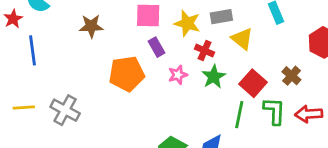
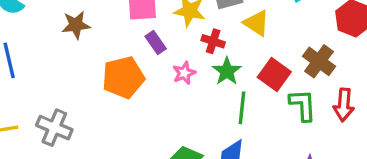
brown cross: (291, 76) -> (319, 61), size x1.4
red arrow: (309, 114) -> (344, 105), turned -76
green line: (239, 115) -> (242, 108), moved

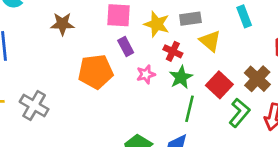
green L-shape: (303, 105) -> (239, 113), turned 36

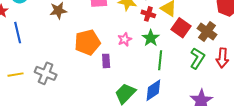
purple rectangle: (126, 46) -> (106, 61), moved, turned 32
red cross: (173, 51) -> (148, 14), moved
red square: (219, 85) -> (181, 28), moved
□ □ □ □
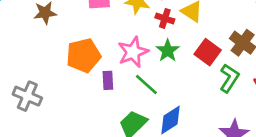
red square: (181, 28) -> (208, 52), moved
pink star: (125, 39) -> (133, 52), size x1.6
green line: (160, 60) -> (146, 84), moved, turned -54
□ □ □ □
Wherever the word "size" turns up in the material, copy the whole line.

brown cross: (291, 76) -> (319, 61), size x1.4
pink star: (125, 39) -> (133, 52), size x1.6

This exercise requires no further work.